Work request: For this exercise, copy the data exactly and omit any images.

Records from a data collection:
+++++
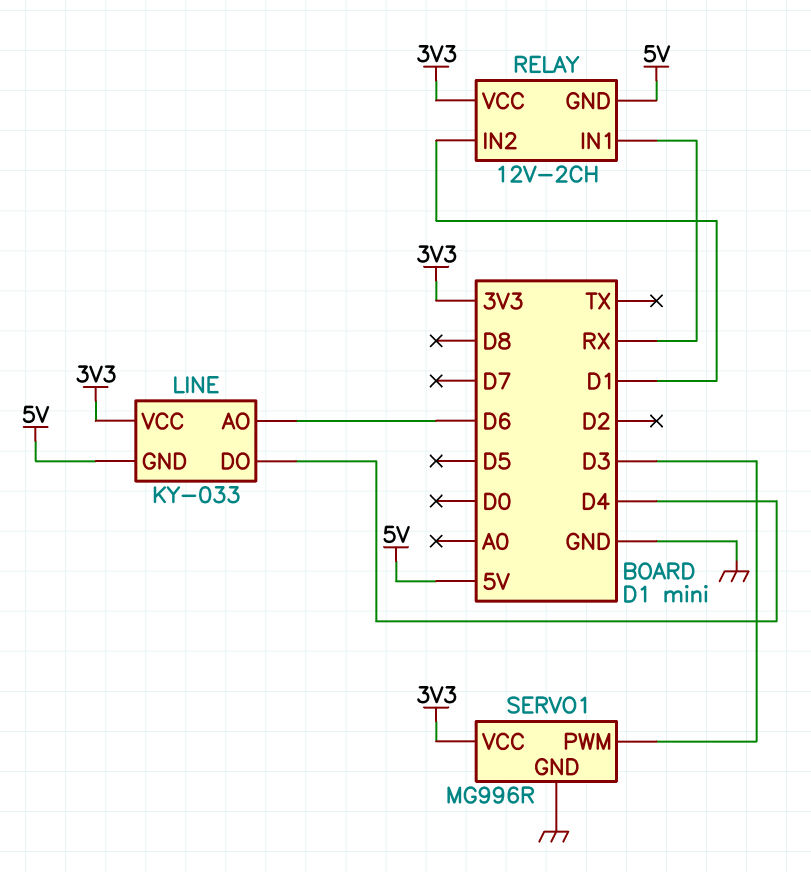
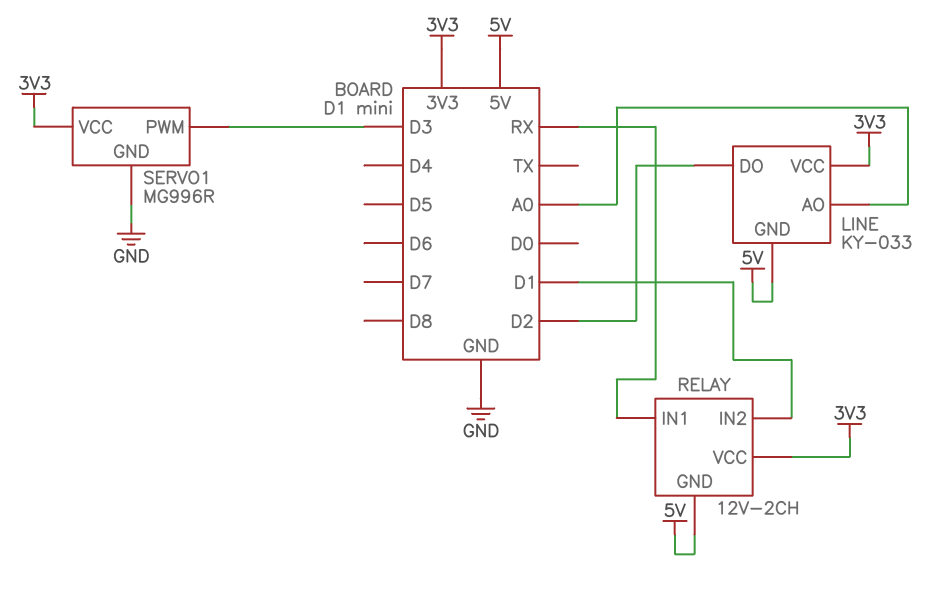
LINE pin AO: D6 -> A0
LINE pin DO: D4 -> D2

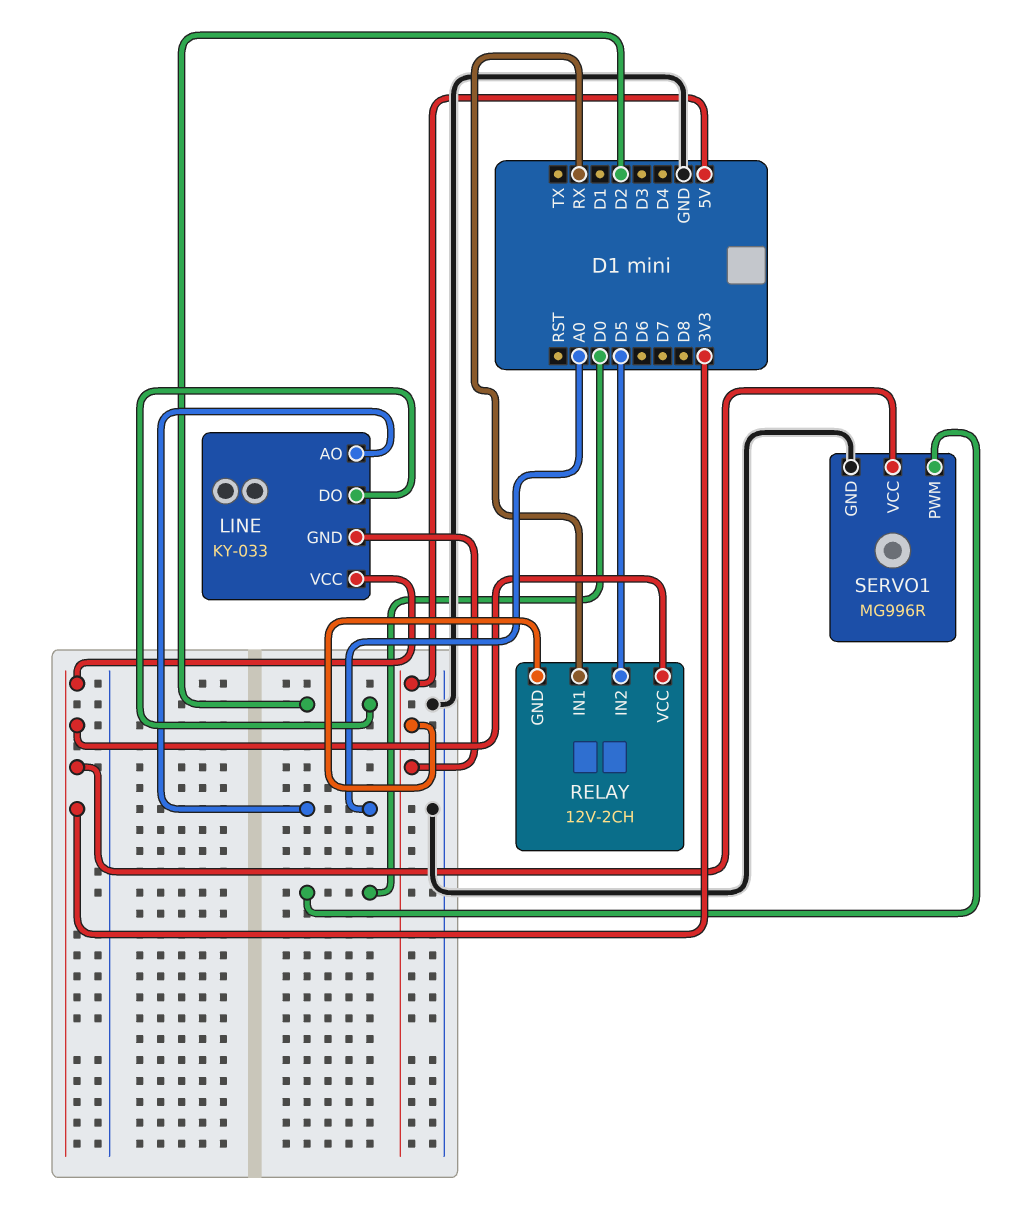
RELAY pin IN2: D1 -> D5
SERVO1 pin PWM: D3 -> D0

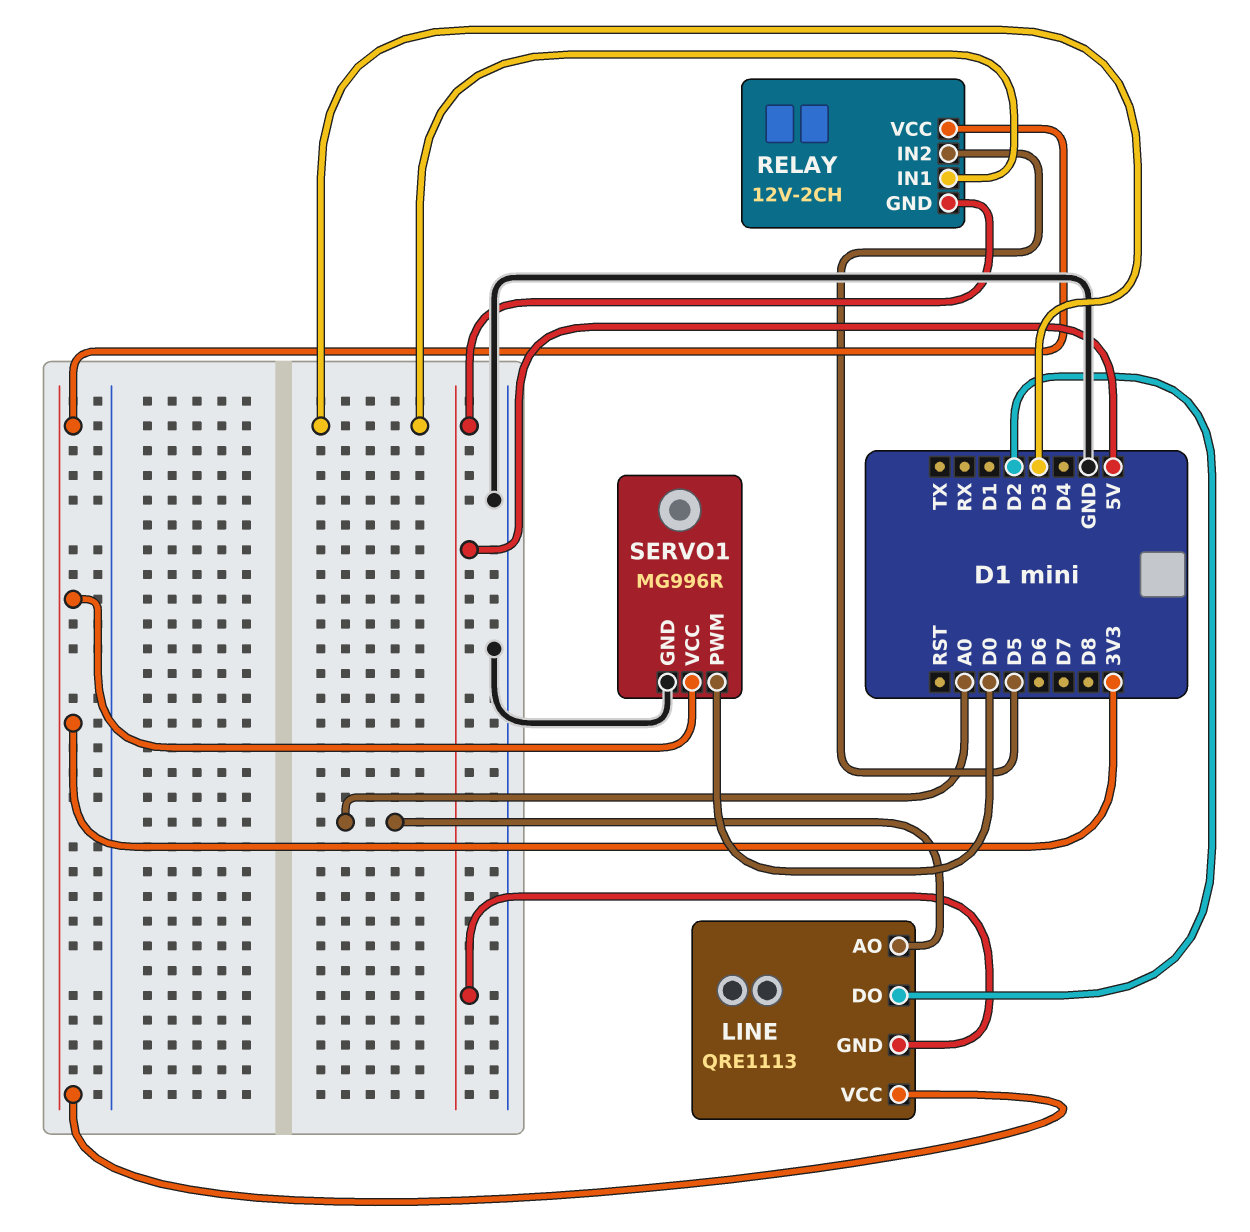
LINE: KY-033 -> QRE1113
RELAY pin IN1: RX -> D3

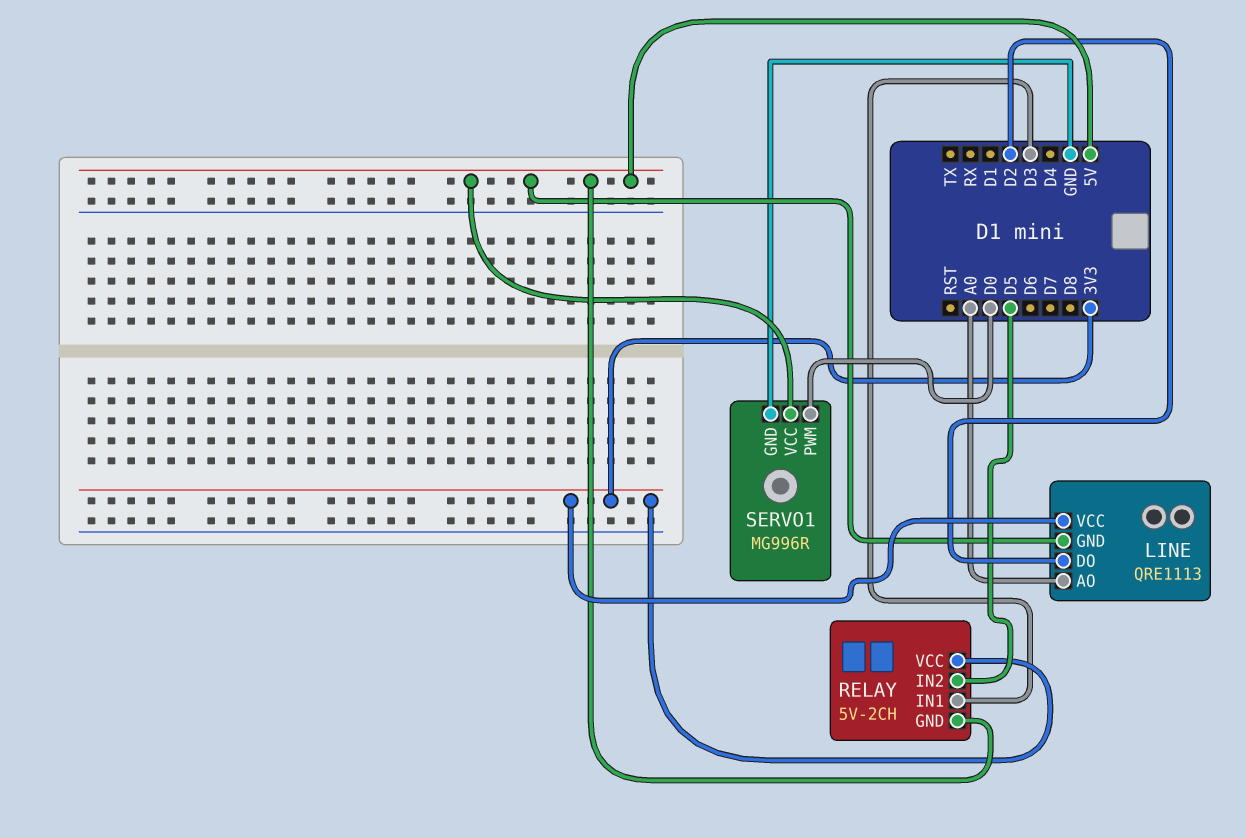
RELAY: 12V-2CH -> 5V-2CH
SERVO1 pin VCC: 3V3 -> 5V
+++++
Task solution:
LINE pin AO: D6 -> A0
LINE pin DO: D4 -> D2

RELAY pin IN2: D1 -> D5
SERVO1 pin PWM: D3 -> D0

LINE: KY-033 -> QRE1113
RELAY pin IN1: RX -> D3

RELAY: 12V-2CH -> 5V-2CH
SERVO1 pin VCC: 3V3 -> 5V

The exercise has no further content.